# Supplied data
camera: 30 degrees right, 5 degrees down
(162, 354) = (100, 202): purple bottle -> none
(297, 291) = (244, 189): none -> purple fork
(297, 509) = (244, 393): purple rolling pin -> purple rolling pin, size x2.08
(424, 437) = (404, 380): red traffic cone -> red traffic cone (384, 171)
---
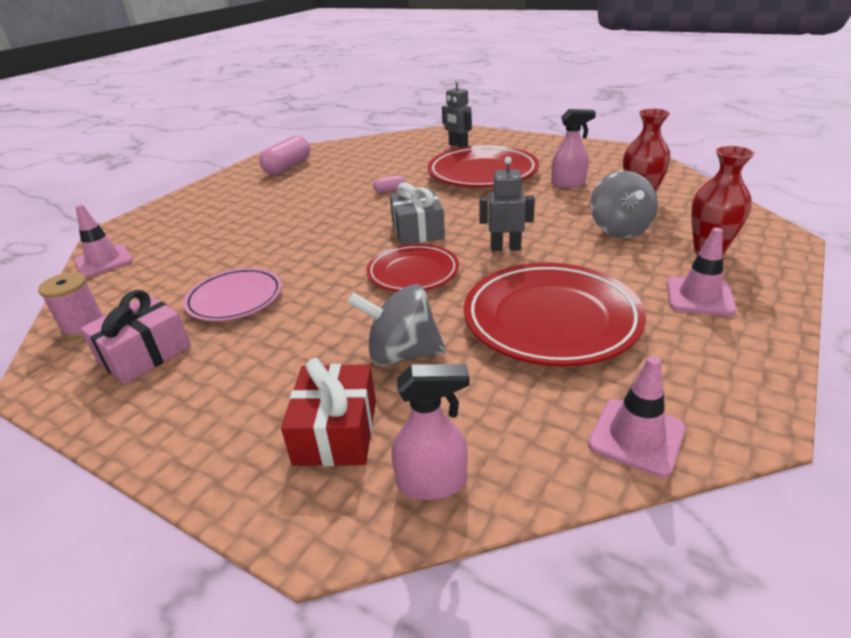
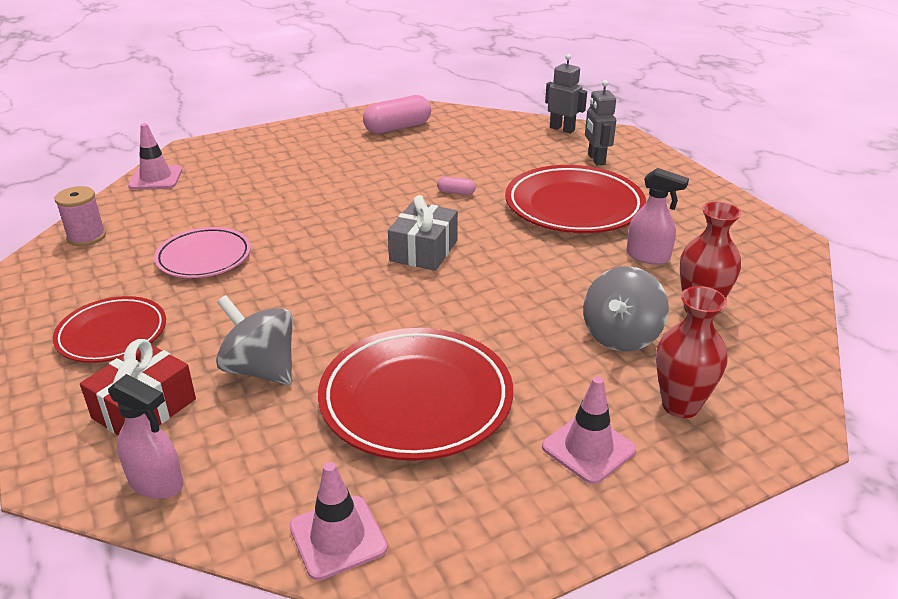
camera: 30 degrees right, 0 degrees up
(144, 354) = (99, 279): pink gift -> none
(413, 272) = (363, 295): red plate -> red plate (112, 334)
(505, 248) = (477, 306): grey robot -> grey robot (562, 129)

# Exercise description
Please transcribe only the lines in the records above running from the line that has "(297, 291) = (244, 189): none -> purple fork" through the line that has "(424, 437) = (404, 380): red", both included, exactly as they appear.

# Exercise response
(297, 291) = (244, 189): none -> purple fork
(297, 509) = (244, 393): purple rolling pin -> purple rolling pin, size x2.08
(424, 437) = (404, 380): red traffic cone -> red traffic cone (384, 171)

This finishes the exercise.